## [DATA FOR PROCESSING]
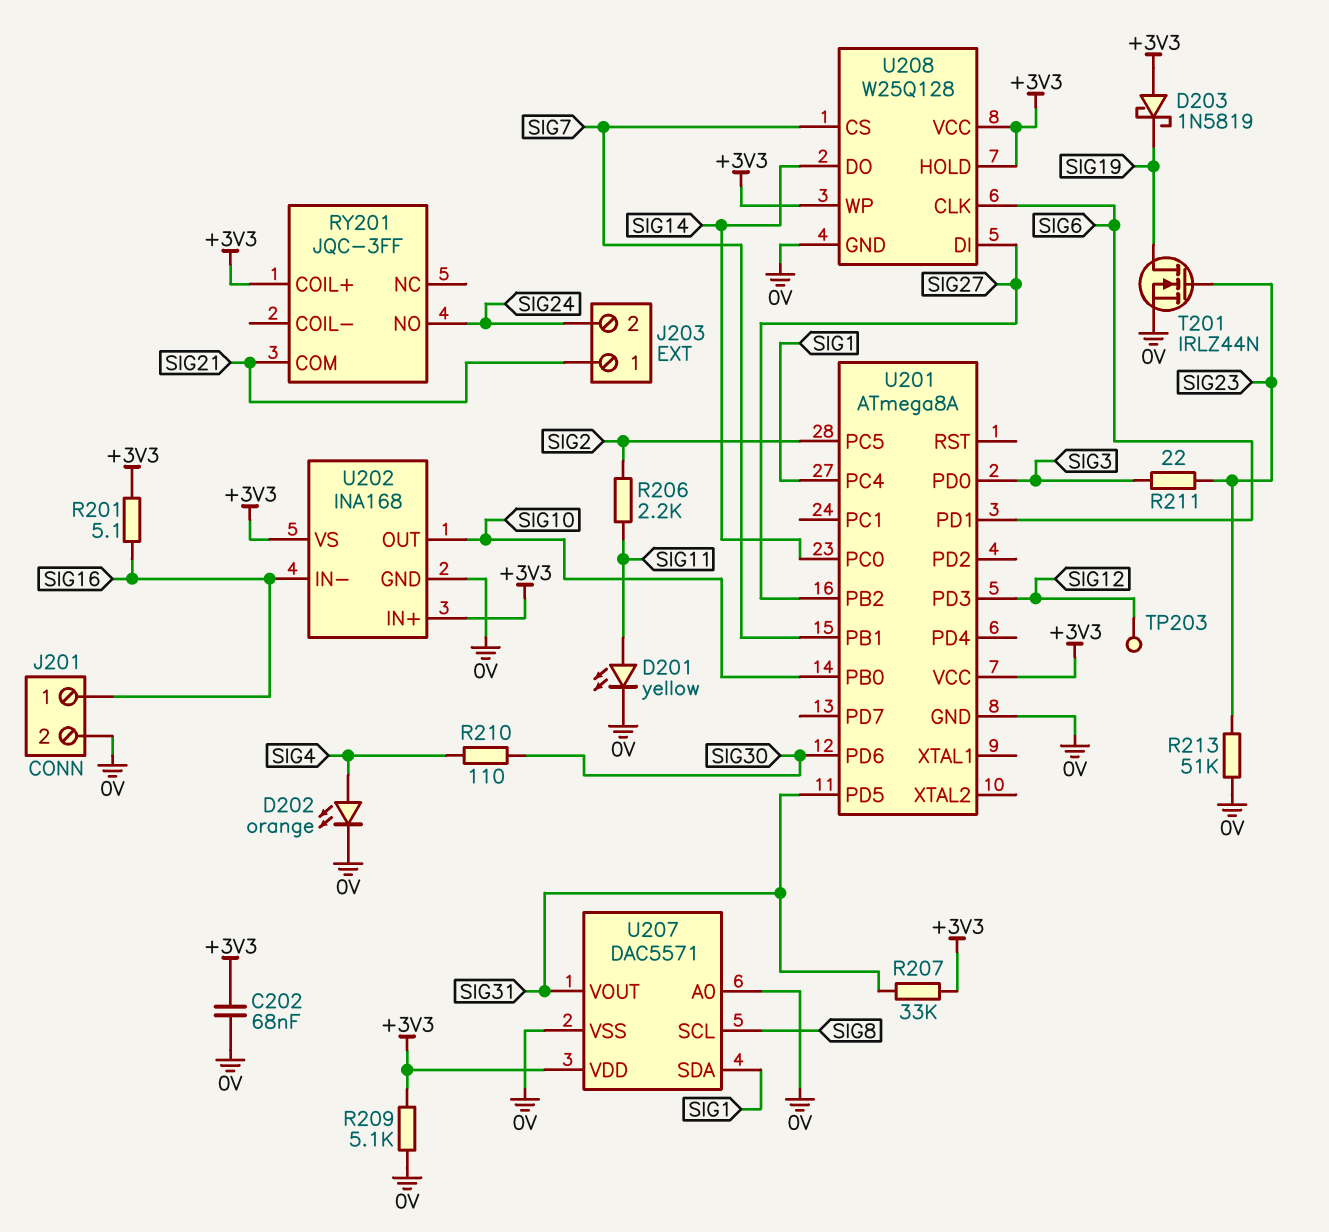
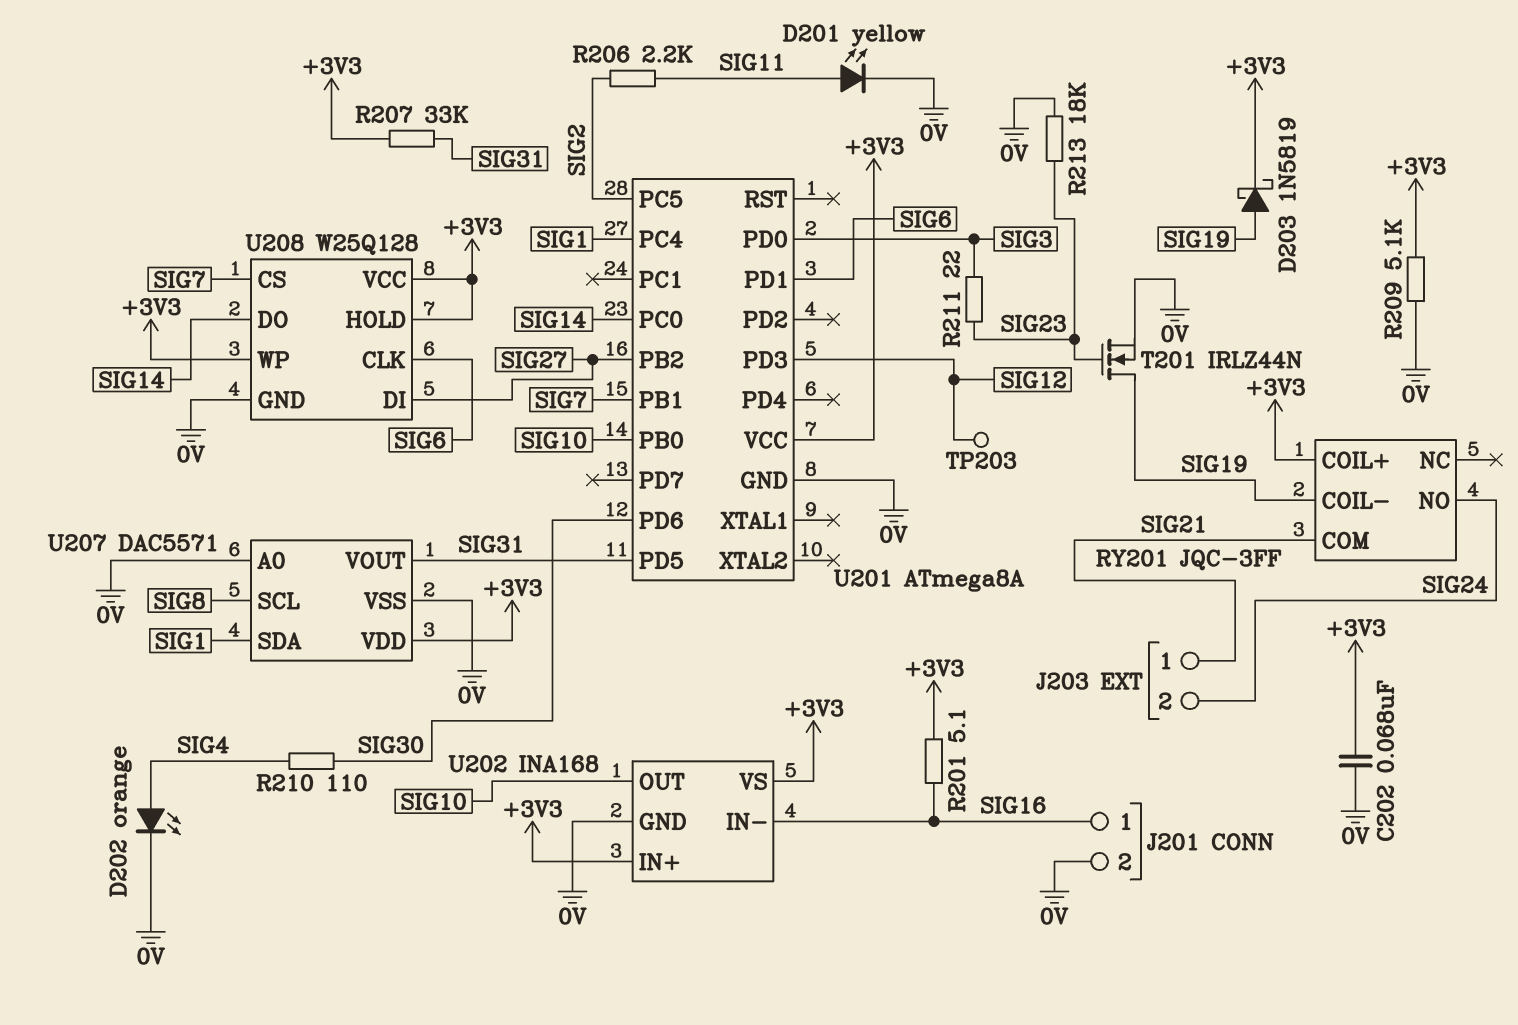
D203: schottky 1N5819 (A +3V3, K SIG19) -> schottky 1N5819 (A SIG19, K +3V3)
R213: 51k (0V, SIG23) -> 18k (0V, SIG23)
RY201 pin COIL-: none -> SIG19

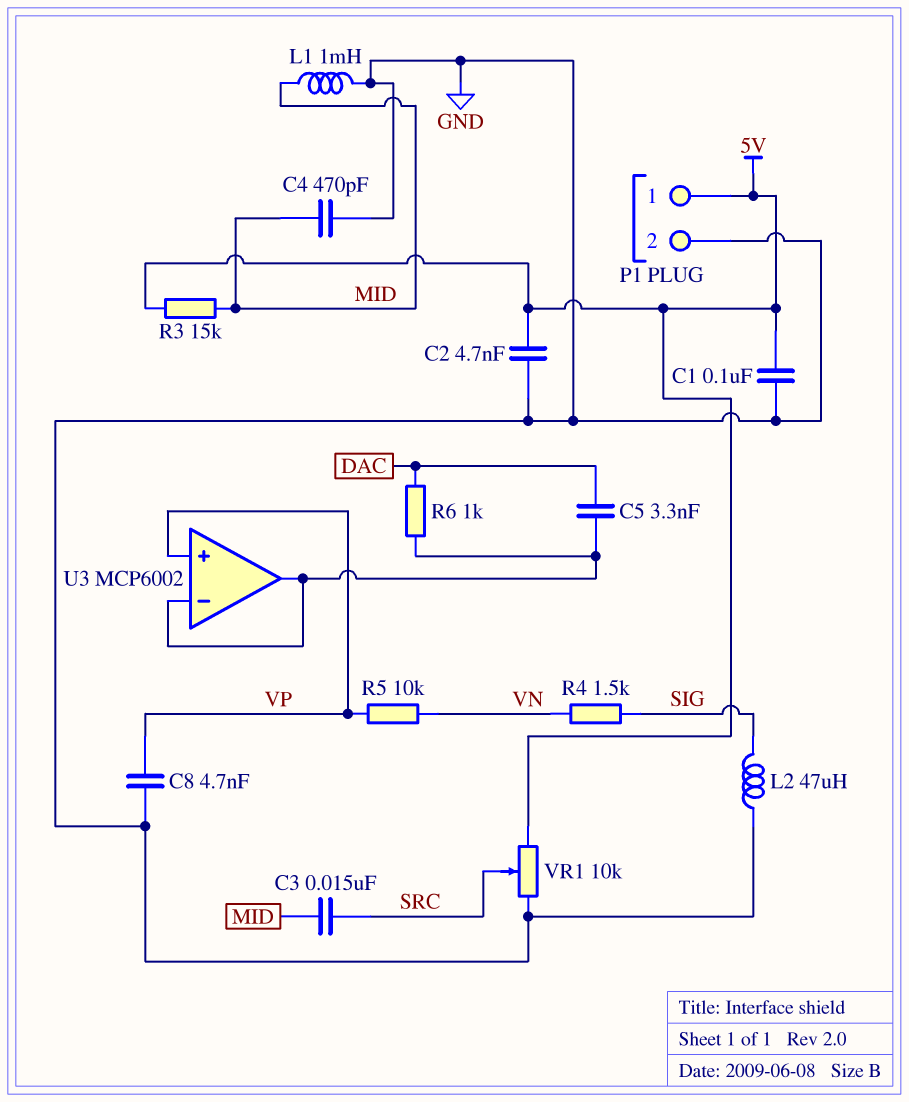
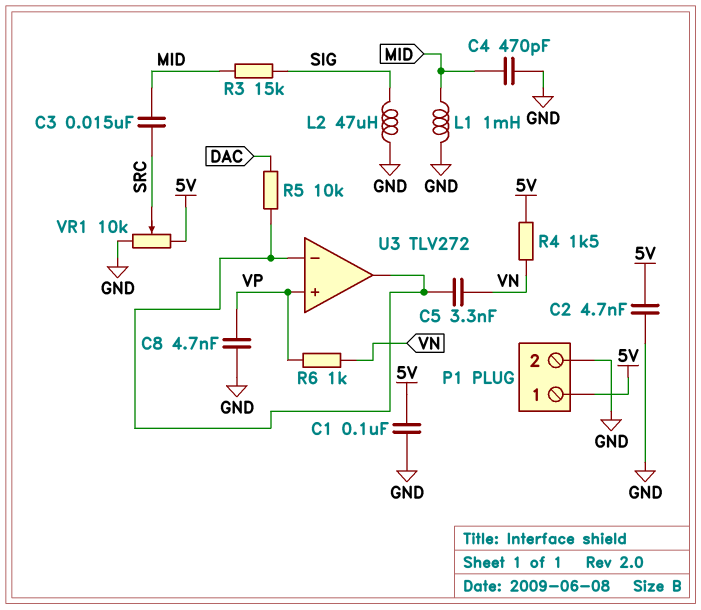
C5: 3.3nF (DAC, U3/in-) -> 3.3nF (U3/in-, VN)
R3: 15k (5V, MID) -> 15k (MID, SIG)
R4: 1.5k (SIG, VN) -> 1.5k (5V, VN)
R5: 10k (VN, VP) -> 10k (DAC, U3/in-)
R6: 1k (DAC, U3/in-) -> 1k (VN, VP)
U3: MCP6002 -> TLV272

## [YOUR OBJECTIVE]
Please extract exactly, and only, the lines from the line containing "R5: 10k (VN, VP) -> 10k (DAC, U3/in-)" through the last line of the records.

## [OUTPUT FOR THIS EXERCISE]
R5: 10k (VN, VP) -> 10k (DAC, U3/in-)
R6: 1k (DAC, U3/in-) -> 1k (VN, VP)
U3: MCP6002 -> TLV272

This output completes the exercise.